RECORDS FOR THE EXERCISE:
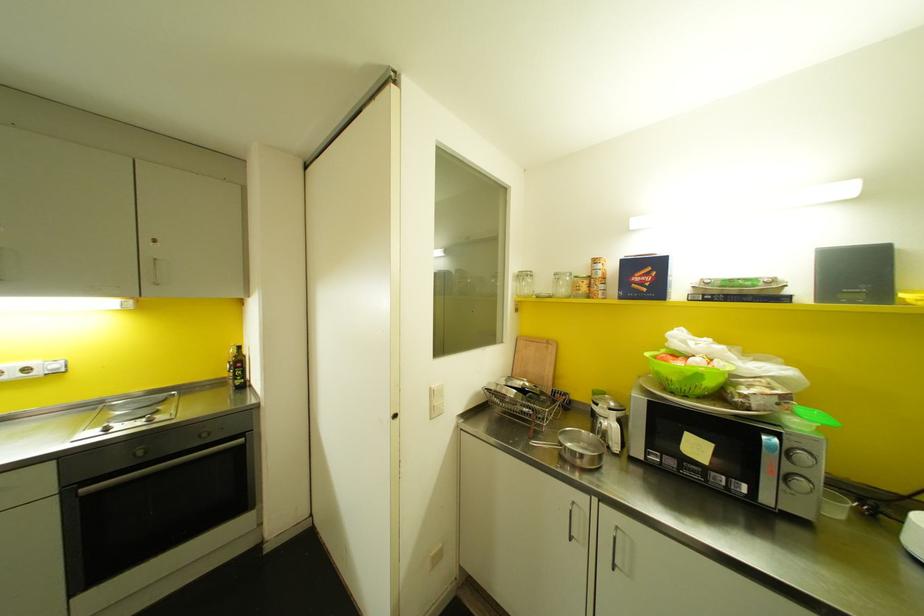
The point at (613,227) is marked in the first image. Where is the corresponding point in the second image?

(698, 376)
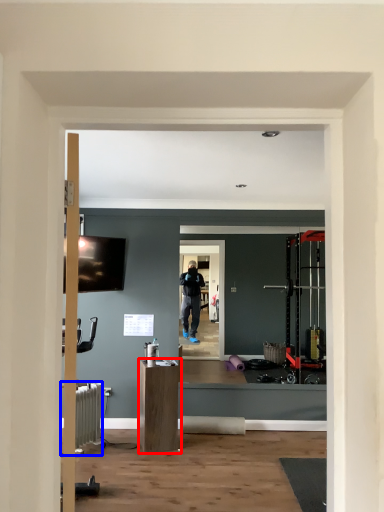
Question: Which point is closer to the camera, furniture (highlighted by a red box) or radiator (highlighted by a blue box)?

Choices:
 (A) furniture
 (B) radiator

Answer: (B)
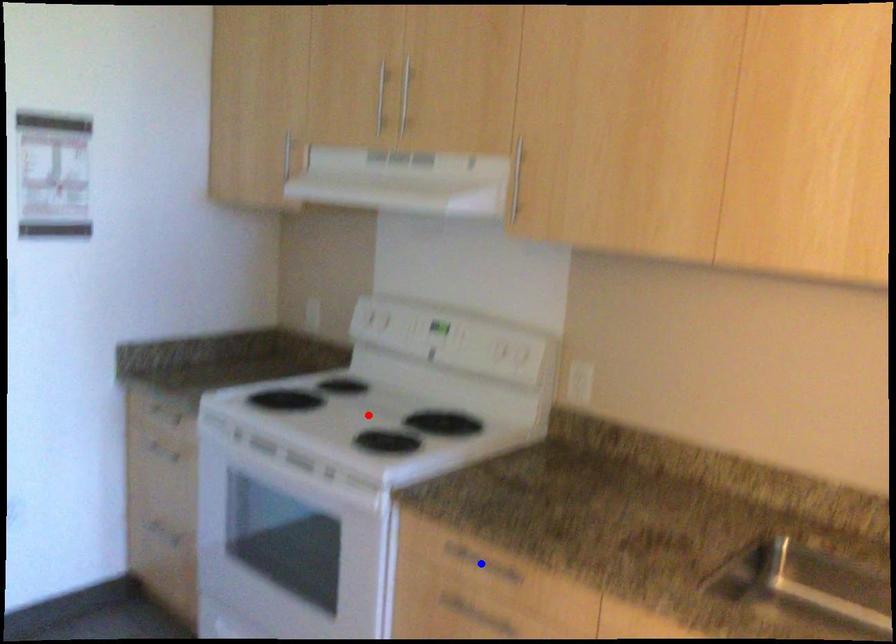
Question: Two points are marked on the image. Which point is closer to the camera?

Choices:
 (A) Blue point is closer.
 (B) Red point is closer.

Answer: (A)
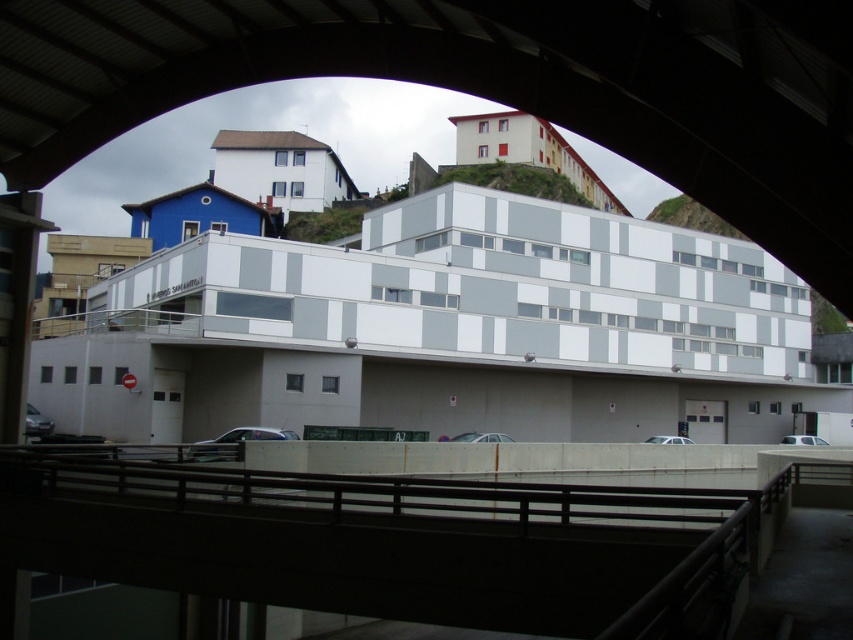
You are standing under the overpass and want to walk towards the black metal rail at center. Which direction should you move relative to the white matte building at center?

You should move to the right of the white matte building at center to reach the black metal rail at center, since the white matte building at center is located to the left of the black metal rail at center.

You are standing under the bridge and want to know how far the point marked at coordinates (561, 264) is from you. Can you determine the distance?

The point marked at coordinates (561, 264) is 51.96 meters away from the viewer.

Based on the photo, you are a delivery driver trying to navigate through the area under the bridge. You need to park your truck which is 10 meters long. The white concrete parking garage at center and the white matte building at center are both potential parking options. Based on their sizes, which one is more suitable for your truck?

The white concrete parking garage at center has a larger size compared to the white matte building at center, so it is more suitable for parking a truck that is 10 meters long.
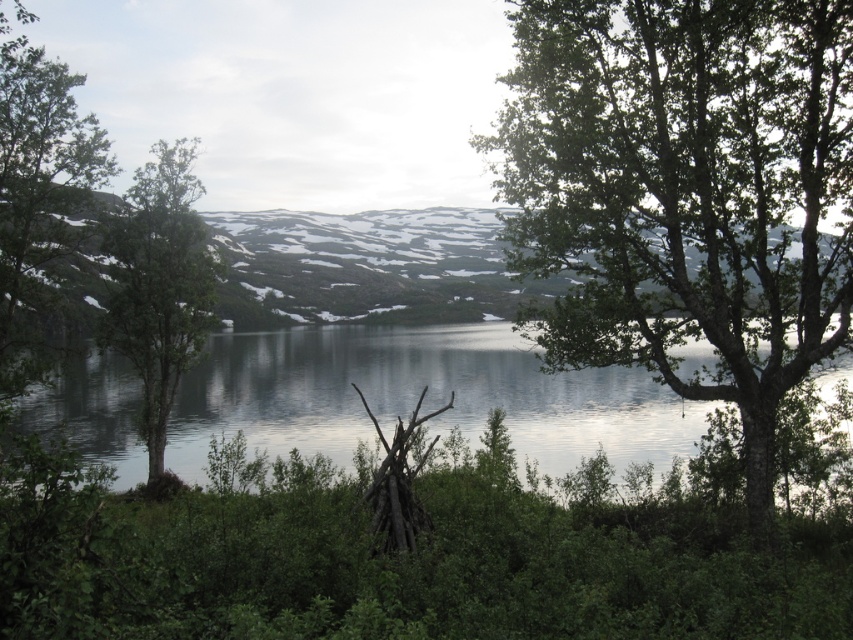
Question: Which is farther from the green leafy tree at left?

Choices:
 (A) green leafy tree at upper right
 (B) snowy rock mountain at center

Answer: (B)

Question: Does snowy rock mountain at center appear over green leafy tree at left?

Choices:
 (A) no
 (B) yes

Answer: (B)

Question: Does clear water at center appear under snowy rock mountain at center?

Choices:
 (A) yes
 (B) no

Answer: (A)

Question: Which is farther from the green leafy tree at upper right?

Choices:
 (A) snowy rock mountain at center
 (B) clear water at center
 (C) green leafy tree at left

Answer: (A)

Question: Can you confirm if clear water at center is thinner than snowy rock mountain at center?

Choices:
 (A) no
 (B) yes

Answer: (B)

Question: Which point is closer to the camera?

Choices:
 (A) (598, 173)
 (B) (190, 280)
 (C) (309, 288)

Answer: (A)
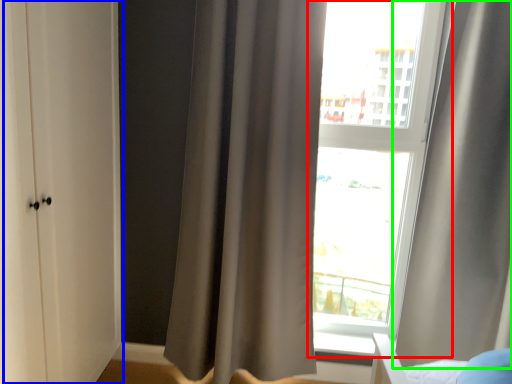
Question: Which object is positioned closest to window (highlighted by a red box)? Select from screen door (highlighted by a blue box) and curtain (highlighted by a green box).

Choices:
 (A) screen door
 (B) curtain

Answer: (B)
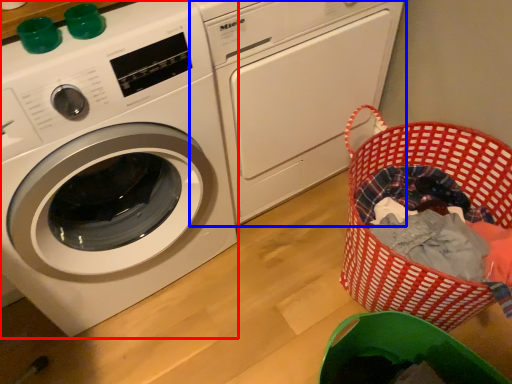
Question: Among these objects, which one is nearest to the camera, washing machine (highlighted by a red box) or washing machine (highlighted by a blue box)?

Choices:
 (A) washing machine
 (B) washing machine

Answer: (A)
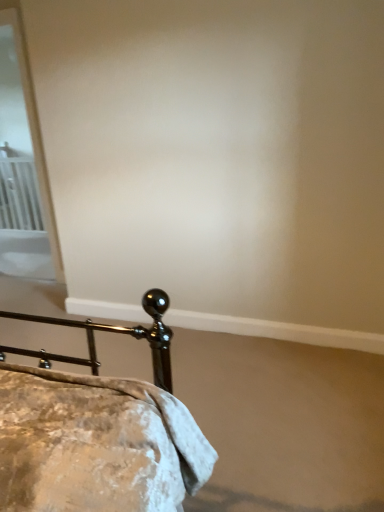
Where is `vacant space situated above metallic gold bed at lower left (from a real-world perspective)`? The image size is (384, 512). vacant space situated above metallic gold bed at lower left (from a real-world perspective) is located at coordinates (182, 359).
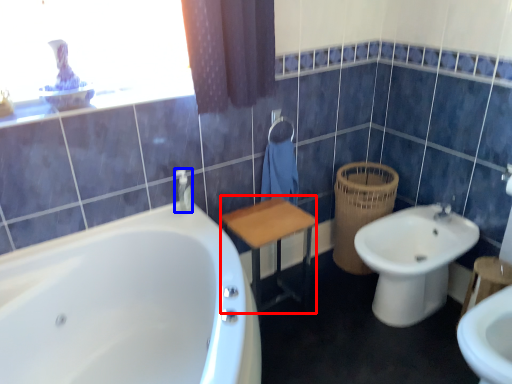
Question: Which of the following is the farthest to the observer, vanity (highlighted by a red box) or toiletry (highlighted by a blue box)?

Choices:
 (A) vanity
 (B) toiletry

Answer: (B)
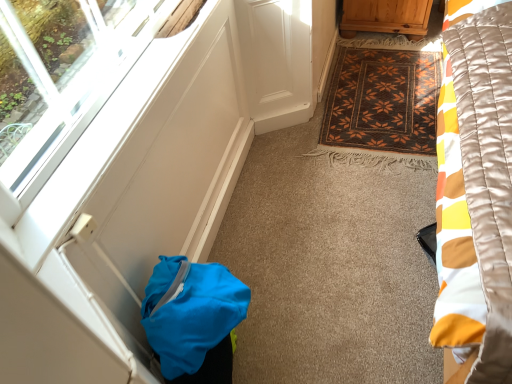
The image size is (512, 384). What are the coordinates of `free location in front of brown woven mat at center` in the screenshot? It's located at (337, 234).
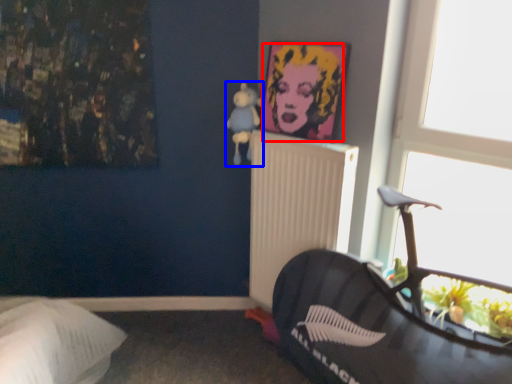
Question: Which object is closer to the camera taking this photo, person (highlighted by a red box) or toy (highlighted by a blue box)?

Choices:
 (A) person
 (B) toy

Answer: (A)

YOUR GOAL:
Can you repeat the material between the lines holding "coordinates (182, 359)." and "(B) toiletry", inclusive, with "vanity" swapped for "dresser" and nothing else changed, and without the pictures?

RESULT OF THIS TASK:
Where is `vacant space situated above metallic gold bed at lower left (from a real-world perspective)`? The image size is (384, 512). vacant space situated above metallic gold bed at lower left (from a real-world perspective) is located at coordinates (182, 359).
Question: Which of the following is the farthest to the observer, dresser (highlighted by a red box) or toiletry (highlighted by a blue box)?

Choices:
 (A) dresser
 (B) toiletry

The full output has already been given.